Show each line of the records below that contains the string "kern".
%%
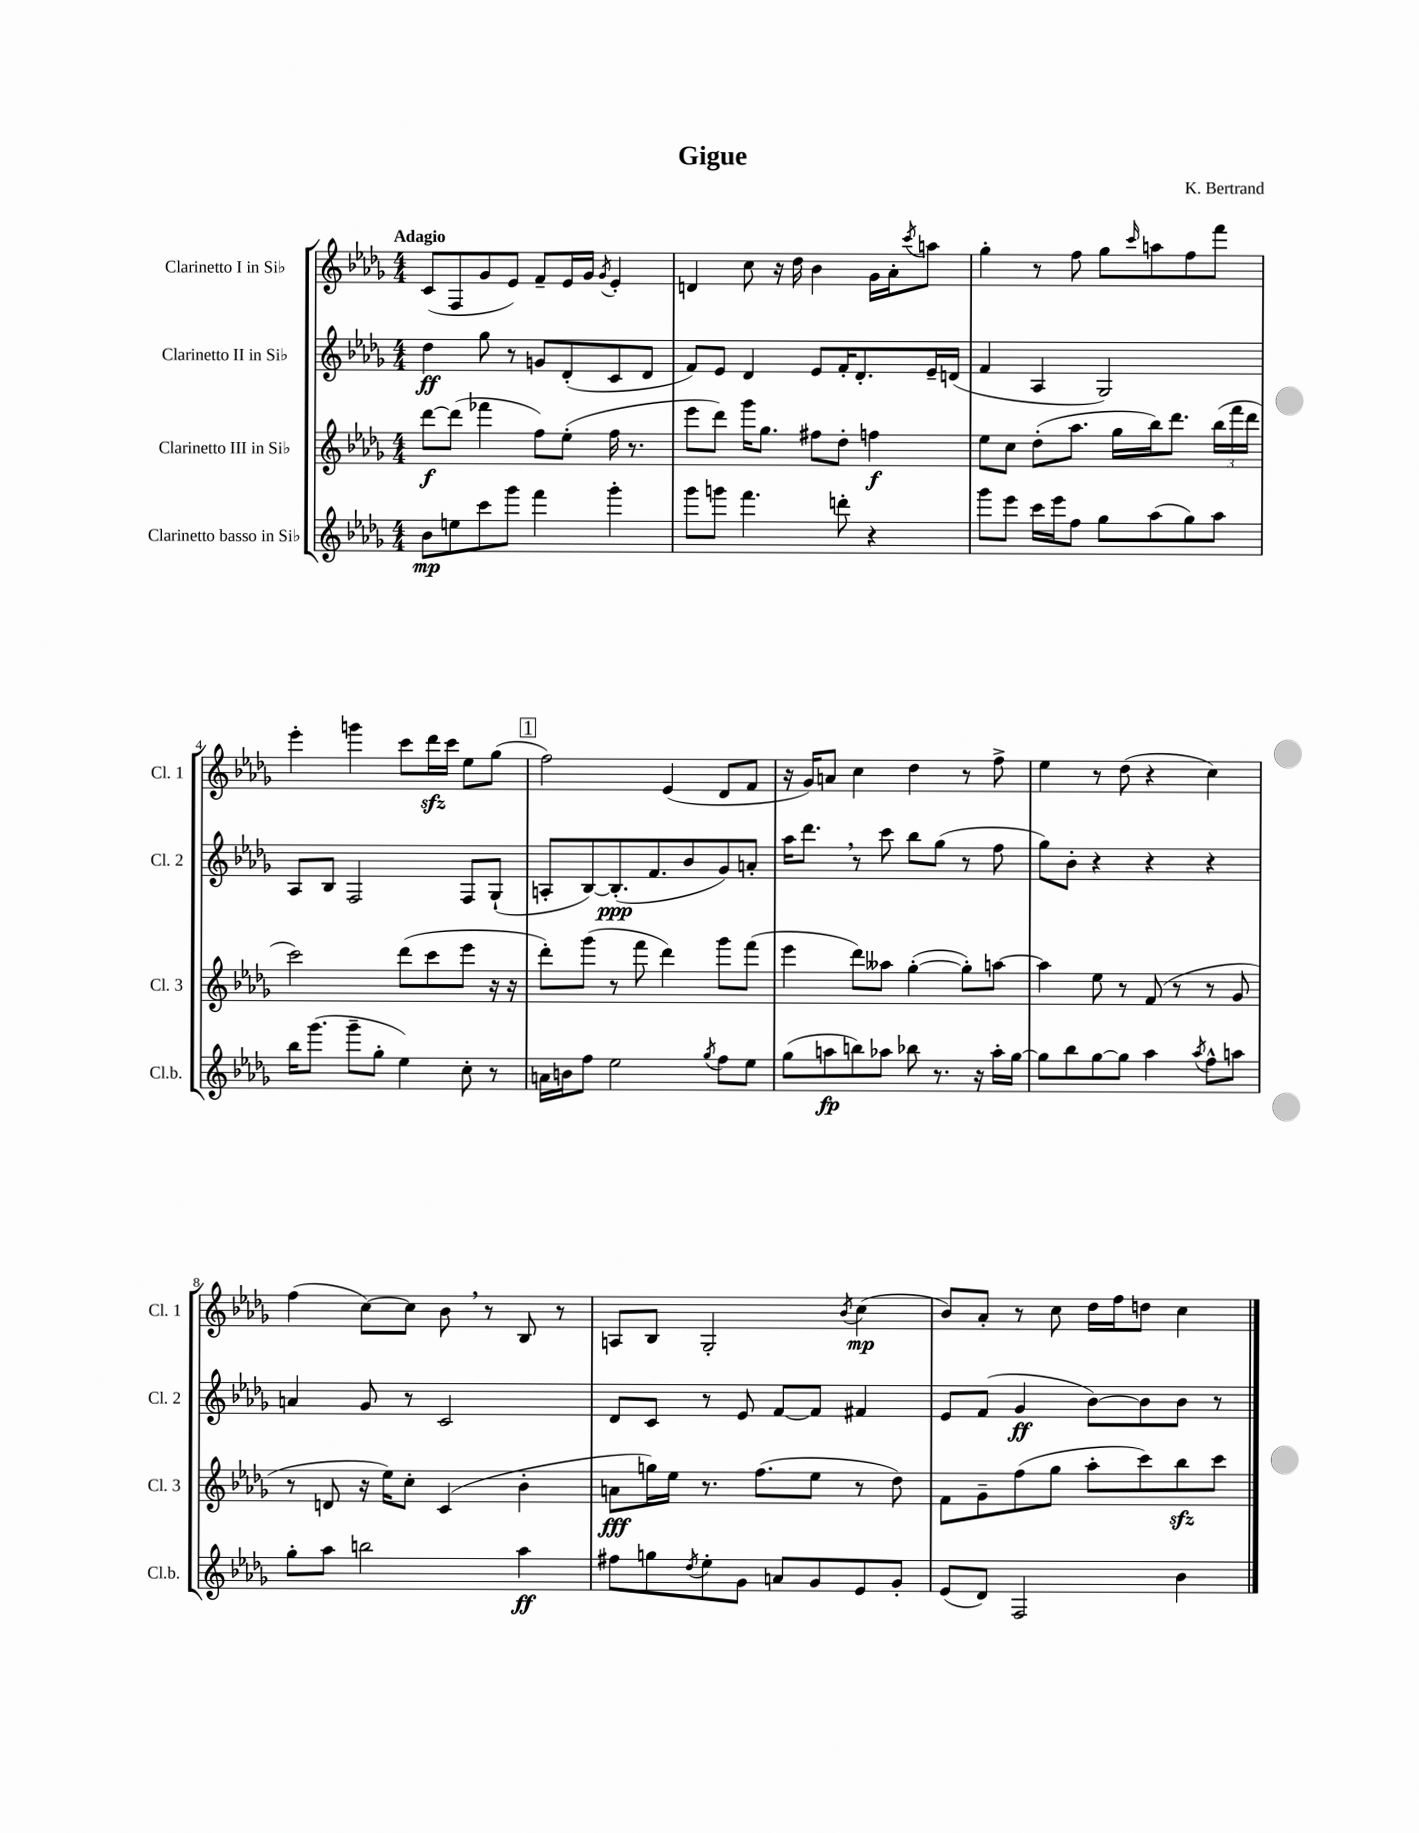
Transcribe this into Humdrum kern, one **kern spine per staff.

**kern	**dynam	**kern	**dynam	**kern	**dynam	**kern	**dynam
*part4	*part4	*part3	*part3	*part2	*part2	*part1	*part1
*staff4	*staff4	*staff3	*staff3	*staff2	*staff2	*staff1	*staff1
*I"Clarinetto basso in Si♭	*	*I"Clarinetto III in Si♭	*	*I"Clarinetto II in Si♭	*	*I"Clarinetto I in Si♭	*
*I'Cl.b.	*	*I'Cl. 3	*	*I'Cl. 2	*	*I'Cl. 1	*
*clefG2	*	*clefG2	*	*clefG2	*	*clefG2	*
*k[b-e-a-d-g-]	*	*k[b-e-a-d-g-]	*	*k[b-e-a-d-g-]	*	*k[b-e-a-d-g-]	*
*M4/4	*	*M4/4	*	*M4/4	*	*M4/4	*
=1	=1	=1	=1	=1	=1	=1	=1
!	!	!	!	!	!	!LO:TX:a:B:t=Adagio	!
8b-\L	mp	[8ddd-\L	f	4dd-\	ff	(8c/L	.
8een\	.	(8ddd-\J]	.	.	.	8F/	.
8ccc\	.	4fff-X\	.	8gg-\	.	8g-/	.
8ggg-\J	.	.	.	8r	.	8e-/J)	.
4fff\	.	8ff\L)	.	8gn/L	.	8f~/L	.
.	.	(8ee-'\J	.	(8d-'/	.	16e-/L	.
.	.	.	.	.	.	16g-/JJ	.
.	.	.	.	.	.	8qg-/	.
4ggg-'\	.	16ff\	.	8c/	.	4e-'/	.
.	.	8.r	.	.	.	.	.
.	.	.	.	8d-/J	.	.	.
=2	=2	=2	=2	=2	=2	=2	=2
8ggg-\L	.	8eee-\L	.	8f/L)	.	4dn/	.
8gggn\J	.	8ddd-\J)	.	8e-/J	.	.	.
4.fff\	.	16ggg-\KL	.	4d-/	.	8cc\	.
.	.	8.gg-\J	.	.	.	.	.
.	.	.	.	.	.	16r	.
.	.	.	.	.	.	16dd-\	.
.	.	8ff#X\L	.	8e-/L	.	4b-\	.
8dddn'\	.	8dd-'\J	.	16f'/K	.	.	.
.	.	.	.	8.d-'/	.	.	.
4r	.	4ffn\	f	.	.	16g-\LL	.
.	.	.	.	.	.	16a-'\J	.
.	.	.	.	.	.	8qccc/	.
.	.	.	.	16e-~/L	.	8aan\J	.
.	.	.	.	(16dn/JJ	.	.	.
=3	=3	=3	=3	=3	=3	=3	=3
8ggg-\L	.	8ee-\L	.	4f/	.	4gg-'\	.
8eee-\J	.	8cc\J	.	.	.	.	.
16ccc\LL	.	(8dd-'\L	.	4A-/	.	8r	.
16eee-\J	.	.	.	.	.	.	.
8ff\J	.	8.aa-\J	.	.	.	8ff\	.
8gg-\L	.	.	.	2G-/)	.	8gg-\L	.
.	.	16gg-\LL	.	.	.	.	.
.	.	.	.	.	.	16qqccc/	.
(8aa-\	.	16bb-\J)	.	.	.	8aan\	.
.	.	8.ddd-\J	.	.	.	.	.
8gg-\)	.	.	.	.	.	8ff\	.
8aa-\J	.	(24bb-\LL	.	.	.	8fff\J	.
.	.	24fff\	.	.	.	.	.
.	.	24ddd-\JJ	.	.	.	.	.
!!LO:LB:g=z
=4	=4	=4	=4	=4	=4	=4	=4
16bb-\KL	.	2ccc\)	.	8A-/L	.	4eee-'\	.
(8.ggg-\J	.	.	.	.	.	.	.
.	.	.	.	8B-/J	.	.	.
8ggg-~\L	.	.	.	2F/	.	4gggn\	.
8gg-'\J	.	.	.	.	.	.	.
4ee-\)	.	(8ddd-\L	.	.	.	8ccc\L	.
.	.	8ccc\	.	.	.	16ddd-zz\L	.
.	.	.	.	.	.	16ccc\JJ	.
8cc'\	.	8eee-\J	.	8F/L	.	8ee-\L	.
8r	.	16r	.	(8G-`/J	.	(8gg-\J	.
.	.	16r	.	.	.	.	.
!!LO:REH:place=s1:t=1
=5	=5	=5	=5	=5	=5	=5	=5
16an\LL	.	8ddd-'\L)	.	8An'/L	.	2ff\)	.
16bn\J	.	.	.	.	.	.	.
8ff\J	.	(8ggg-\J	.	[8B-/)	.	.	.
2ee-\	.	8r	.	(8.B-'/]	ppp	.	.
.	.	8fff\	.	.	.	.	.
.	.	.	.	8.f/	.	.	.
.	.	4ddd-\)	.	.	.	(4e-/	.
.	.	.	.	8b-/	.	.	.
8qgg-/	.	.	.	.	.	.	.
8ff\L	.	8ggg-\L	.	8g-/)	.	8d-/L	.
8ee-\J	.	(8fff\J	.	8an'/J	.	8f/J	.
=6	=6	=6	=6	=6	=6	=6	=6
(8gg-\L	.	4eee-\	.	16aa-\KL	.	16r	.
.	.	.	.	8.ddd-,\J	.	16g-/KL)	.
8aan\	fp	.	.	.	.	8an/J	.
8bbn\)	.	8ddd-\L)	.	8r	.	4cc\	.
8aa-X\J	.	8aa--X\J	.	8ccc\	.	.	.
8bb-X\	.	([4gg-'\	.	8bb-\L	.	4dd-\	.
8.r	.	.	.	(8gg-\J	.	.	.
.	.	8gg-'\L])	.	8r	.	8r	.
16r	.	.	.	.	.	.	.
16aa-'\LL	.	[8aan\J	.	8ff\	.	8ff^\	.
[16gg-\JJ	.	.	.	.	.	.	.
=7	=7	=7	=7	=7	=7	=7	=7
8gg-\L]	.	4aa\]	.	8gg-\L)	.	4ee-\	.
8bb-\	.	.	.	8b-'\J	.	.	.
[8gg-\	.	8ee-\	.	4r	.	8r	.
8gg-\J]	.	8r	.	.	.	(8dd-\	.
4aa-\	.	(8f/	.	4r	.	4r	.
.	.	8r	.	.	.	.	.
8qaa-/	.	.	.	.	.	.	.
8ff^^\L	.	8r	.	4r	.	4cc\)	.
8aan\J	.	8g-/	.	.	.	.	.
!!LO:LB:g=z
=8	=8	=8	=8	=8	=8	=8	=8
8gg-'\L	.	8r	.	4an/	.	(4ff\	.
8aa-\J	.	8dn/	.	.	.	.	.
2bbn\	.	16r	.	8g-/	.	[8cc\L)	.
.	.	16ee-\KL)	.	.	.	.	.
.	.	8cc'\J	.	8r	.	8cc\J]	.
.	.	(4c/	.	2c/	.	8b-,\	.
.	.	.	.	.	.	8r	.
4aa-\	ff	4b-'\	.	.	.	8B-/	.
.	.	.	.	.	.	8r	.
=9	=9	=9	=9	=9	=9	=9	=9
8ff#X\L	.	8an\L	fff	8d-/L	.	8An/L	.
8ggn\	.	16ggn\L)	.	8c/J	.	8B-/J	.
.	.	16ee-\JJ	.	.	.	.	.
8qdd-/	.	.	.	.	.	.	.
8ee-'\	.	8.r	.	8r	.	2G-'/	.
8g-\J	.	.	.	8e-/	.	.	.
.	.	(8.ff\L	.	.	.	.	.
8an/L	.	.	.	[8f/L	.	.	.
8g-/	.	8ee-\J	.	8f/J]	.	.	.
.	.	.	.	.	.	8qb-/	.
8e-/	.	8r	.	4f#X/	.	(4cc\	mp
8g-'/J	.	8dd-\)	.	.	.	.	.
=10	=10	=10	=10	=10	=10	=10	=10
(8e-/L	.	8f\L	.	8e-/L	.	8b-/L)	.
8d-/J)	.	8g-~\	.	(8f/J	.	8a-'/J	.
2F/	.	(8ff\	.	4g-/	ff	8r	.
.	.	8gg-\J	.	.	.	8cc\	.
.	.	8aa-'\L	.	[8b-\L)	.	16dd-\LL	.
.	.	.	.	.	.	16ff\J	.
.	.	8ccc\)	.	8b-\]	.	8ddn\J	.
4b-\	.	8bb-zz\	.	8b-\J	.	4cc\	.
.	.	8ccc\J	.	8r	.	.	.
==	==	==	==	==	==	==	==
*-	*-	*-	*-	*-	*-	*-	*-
%%
## WRITTEN REPLY
Transcribe this into Humdrum kern, one **kern spine per staff.
**kern	**dynam	**kern	**dynam	**kern	**dynam	**kern	**dynam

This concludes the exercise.